Your output should be the lines from the one containing "orange cone B5" through the last line below, both ends included, exactly as written and free of pictures.
───── Supplied data ─────
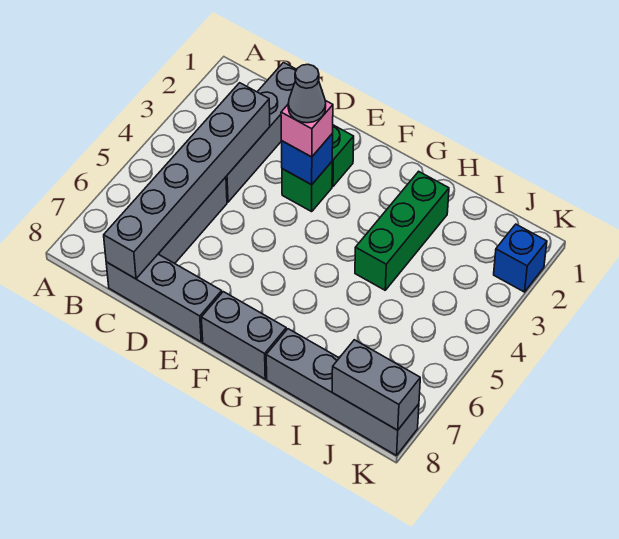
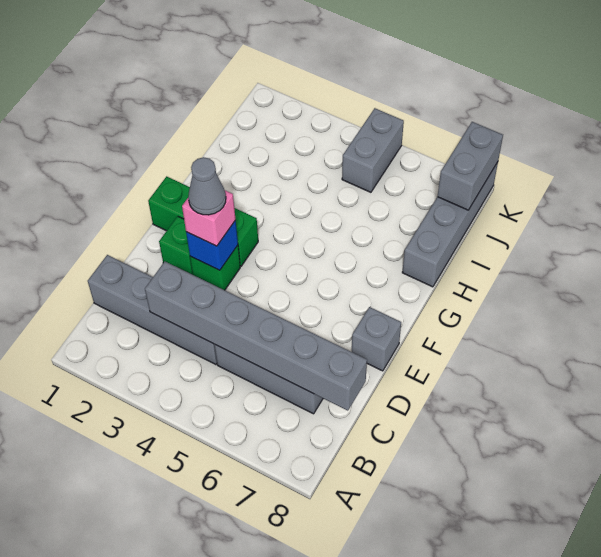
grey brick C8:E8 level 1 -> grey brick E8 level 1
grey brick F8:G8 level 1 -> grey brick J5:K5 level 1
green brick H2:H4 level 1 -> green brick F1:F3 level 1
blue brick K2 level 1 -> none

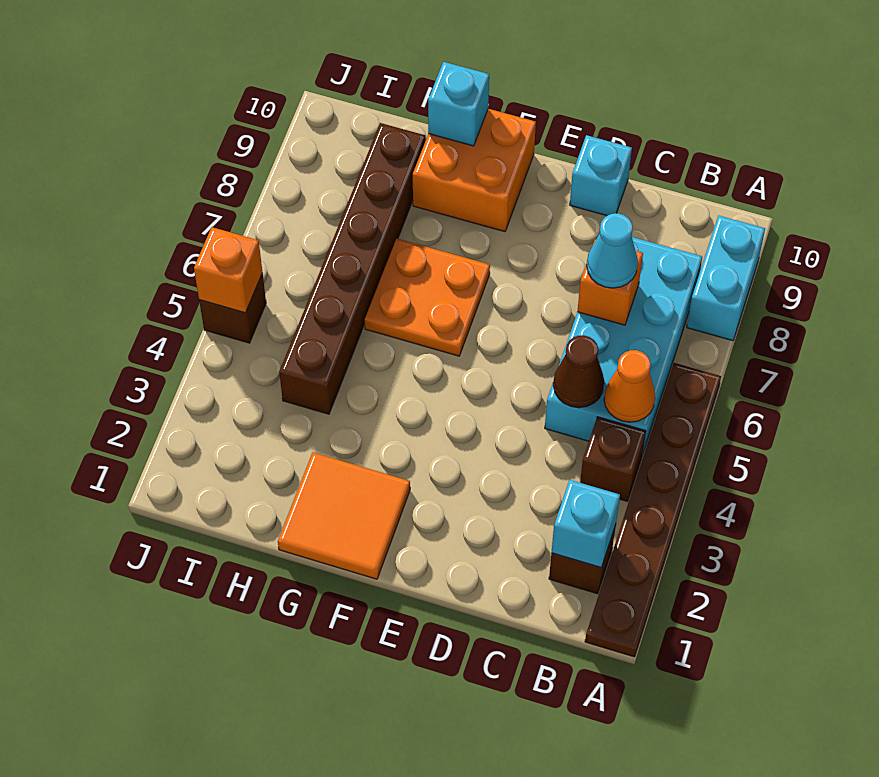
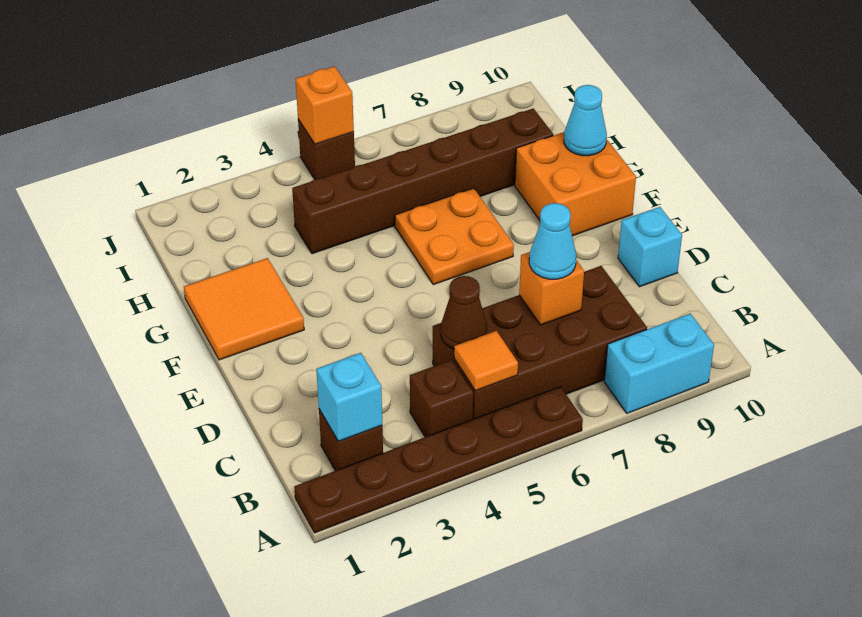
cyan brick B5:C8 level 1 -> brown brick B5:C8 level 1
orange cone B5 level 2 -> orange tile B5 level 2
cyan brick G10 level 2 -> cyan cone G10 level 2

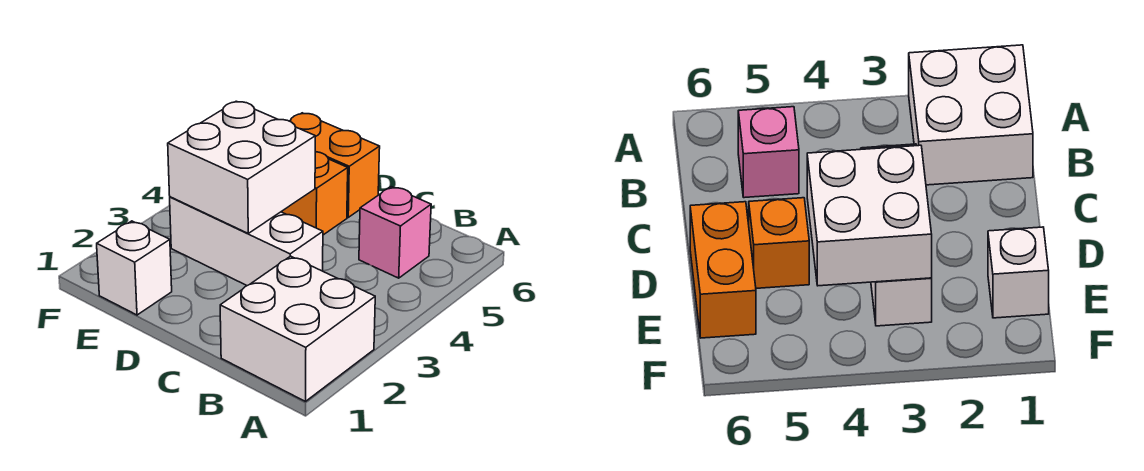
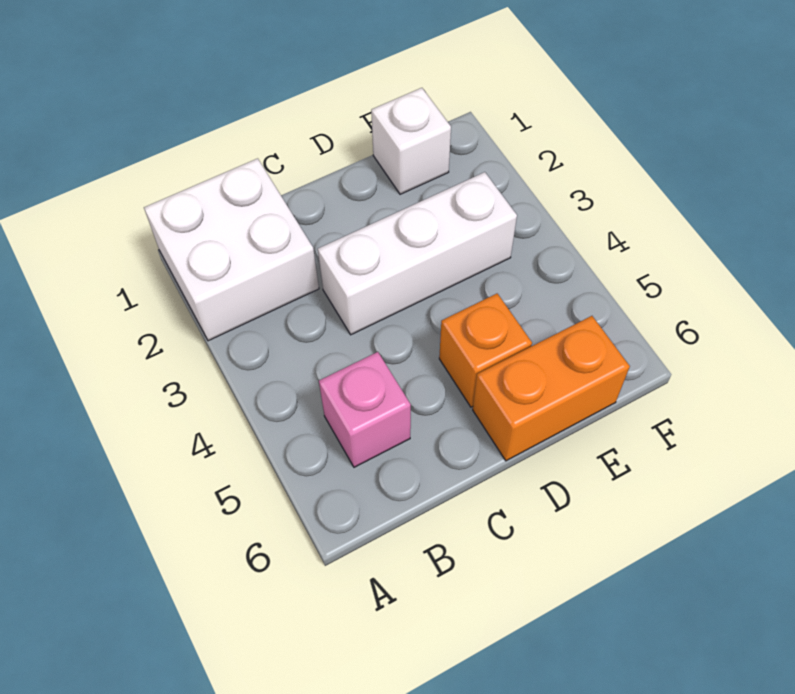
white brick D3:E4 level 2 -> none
─────
▸ Answer for this exercise:
orange cone B5 level 2 -> orange tile B5 level 2
cyan brick G10 level 2 -> cyan cone G10 level 2

white brick D3:E4 level 2 -> none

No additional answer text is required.